_Activity_. Copy exactly the lines of the data below that run from the line holding "C101: 33uF (AGND, VRAW)" through the line holding "C1: 3.3uF (plus", both ends included.
[Provided information]
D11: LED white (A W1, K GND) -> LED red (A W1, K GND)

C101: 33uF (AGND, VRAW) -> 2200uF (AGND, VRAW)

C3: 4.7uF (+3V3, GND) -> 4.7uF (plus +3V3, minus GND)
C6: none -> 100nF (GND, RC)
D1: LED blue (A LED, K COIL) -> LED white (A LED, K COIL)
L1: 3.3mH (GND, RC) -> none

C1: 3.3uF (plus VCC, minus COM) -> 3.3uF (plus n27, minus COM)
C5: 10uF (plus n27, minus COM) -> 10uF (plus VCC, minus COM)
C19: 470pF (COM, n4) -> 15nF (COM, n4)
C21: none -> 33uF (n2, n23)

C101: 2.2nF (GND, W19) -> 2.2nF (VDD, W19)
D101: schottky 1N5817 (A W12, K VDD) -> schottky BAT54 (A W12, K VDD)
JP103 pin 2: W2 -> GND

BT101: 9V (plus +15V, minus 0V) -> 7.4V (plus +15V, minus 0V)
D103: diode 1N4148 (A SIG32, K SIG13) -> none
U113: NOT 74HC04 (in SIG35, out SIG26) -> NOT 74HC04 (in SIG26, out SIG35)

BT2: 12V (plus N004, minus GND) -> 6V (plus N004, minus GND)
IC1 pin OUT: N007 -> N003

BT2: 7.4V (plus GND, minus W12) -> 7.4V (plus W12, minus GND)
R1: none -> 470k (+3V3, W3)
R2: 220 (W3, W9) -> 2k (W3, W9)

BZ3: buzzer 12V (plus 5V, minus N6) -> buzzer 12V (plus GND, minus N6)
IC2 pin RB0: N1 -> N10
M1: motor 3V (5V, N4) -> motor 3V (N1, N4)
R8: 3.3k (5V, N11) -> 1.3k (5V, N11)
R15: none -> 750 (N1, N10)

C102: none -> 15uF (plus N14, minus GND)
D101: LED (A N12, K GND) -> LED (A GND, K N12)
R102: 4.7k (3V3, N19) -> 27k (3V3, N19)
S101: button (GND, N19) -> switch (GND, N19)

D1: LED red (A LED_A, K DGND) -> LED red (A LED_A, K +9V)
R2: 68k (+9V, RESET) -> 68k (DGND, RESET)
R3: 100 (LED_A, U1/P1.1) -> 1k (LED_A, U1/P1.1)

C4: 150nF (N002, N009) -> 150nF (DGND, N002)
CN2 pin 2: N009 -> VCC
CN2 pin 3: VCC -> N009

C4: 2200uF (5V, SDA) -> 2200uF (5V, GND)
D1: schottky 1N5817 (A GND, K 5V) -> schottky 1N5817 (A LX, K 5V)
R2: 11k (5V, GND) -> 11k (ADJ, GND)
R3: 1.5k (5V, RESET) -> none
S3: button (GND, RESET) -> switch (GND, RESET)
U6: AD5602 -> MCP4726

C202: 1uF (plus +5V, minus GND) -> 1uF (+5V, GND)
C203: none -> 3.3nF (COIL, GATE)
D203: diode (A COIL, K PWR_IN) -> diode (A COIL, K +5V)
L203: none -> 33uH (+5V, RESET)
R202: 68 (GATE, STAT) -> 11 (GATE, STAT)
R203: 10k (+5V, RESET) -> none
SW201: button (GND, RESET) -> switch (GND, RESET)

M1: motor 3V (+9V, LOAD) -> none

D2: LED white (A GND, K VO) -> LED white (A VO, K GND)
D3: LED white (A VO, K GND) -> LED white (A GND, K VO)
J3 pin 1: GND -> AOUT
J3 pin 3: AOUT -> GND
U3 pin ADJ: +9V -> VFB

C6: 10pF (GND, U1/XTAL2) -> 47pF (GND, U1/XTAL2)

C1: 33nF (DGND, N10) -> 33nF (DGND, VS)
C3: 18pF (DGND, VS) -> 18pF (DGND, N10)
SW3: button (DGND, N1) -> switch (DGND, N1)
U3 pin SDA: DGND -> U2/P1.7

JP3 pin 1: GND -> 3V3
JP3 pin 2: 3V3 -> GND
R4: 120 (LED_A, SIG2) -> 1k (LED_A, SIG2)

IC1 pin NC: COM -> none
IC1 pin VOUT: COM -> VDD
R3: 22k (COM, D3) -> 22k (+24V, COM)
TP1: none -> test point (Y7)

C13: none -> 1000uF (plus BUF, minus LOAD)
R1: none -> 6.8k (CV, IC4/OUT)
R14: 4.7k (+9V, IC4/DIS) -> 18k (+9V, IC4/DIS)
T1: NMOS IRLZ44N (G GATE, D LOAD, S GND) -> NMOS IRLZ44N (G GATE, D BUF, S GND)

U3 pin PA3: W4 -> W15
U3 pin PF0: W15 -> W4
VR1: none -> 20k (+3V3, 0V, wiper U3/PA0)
[/Provided information]
_Response area_.
C101: 33uF (AGND, VRAW) -> 2200uF (AGND, VRAW)

C3: 4.7uF (+3V3, GND) -> 4.7uF (plus +3V3, minus GND)
C6: none -> 100nF (GND, RC)
D1: LED blue (A LED, K COIL) -> LED white (A LED, K COIL)
L1: 3.3mH (GND, RC) -> none

C1: 3.3uF (plus VCC, minus COM) -> 3.3uF (plus n27, minus COM)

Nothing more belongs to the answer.